Find each line below where the word "moved" occurs, and copy it.
----- Records supplied
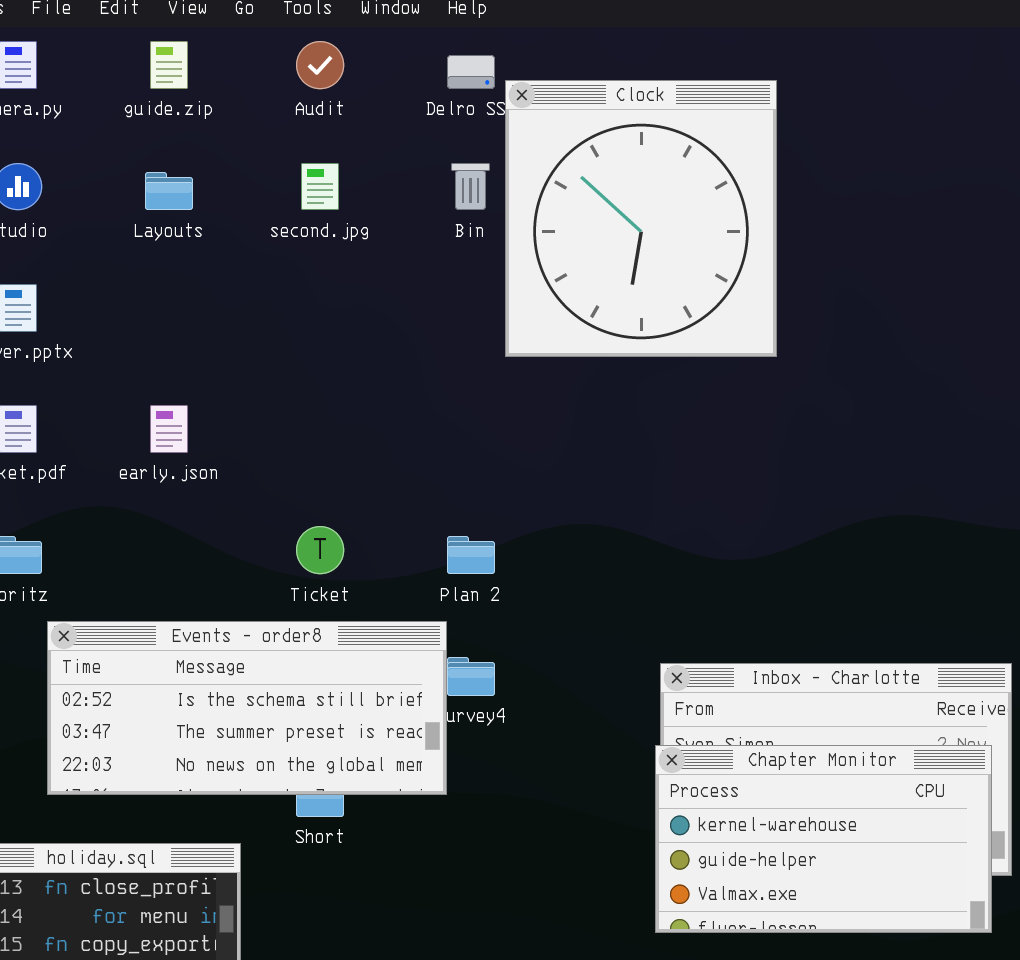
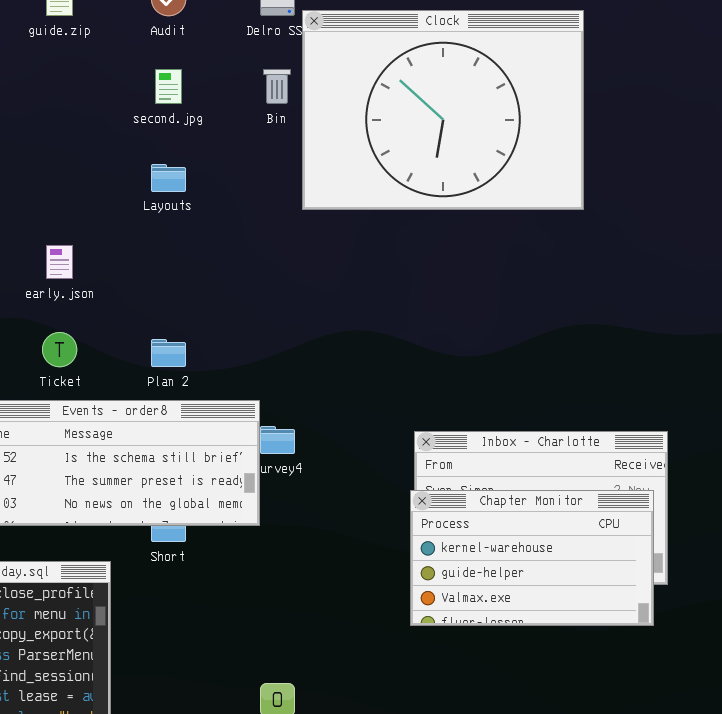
Clock: [505,80,777,357] -> [302,10,584,210], resized
Layouts: [145,172,193,210] -> [151,164,186,192], moved
Ticket: [296,526,344,574] -> [42,332,77,367], moved
Plan 2: [447,536,495,574] -> [151,339,186,367], moved

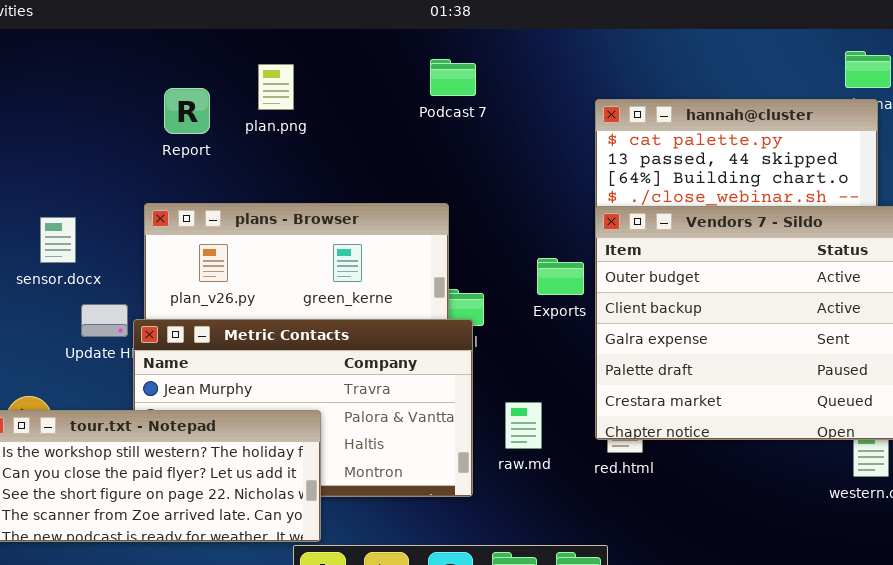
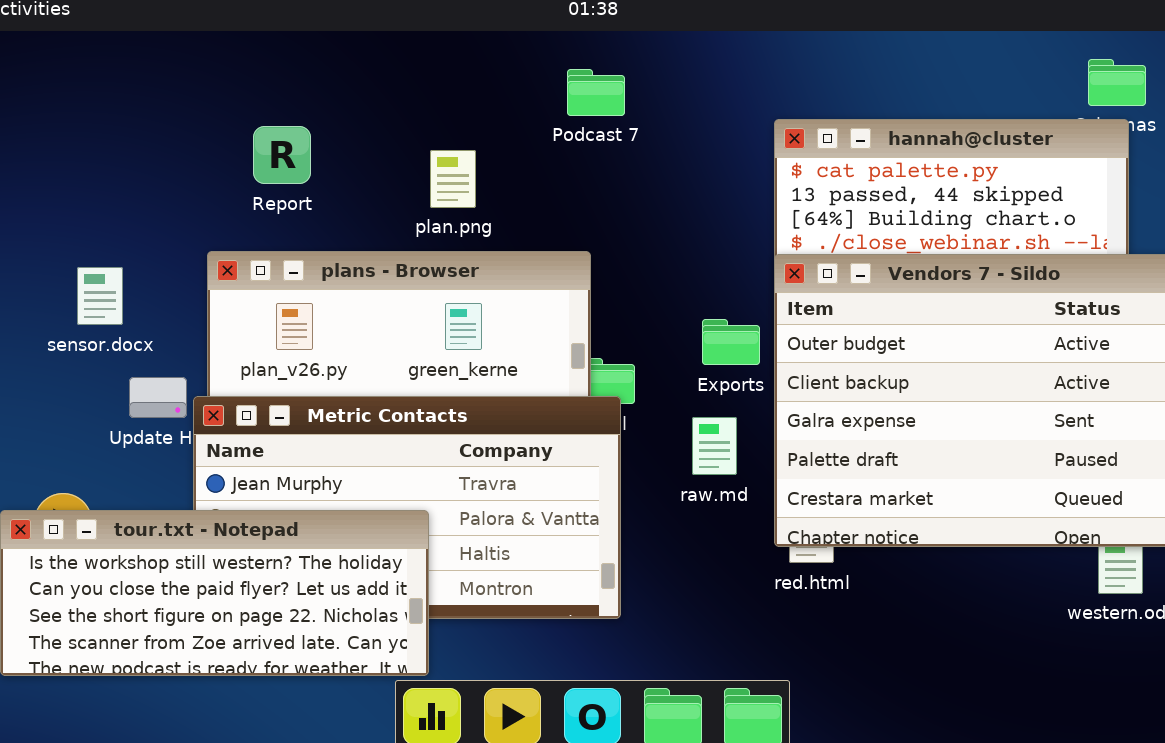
plan.png: [258,64,294,110] -> [430,150,476,208], moved
Report: [164,88,210,134] -> [253,126,311,184], moved
raw.md: [505,402,542,449] -> [692,417,737,475], moved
----------
Completed exercise
Layouts: [145,172,193,210] -> [151,164,186,192], moved
Ticket: [296,526,344,574] -> [42,332,77,367], moved
Plan 2: [447,536,495,574] -> [151,339,186,367], moved
plan.png: [258,64,294,110] -> [430,150,476,208], moved
Report: [164,88,210,134] -> [253,126,311,184], moved
raw.md: [505,402,542,449] -> [692,417,737,475], moved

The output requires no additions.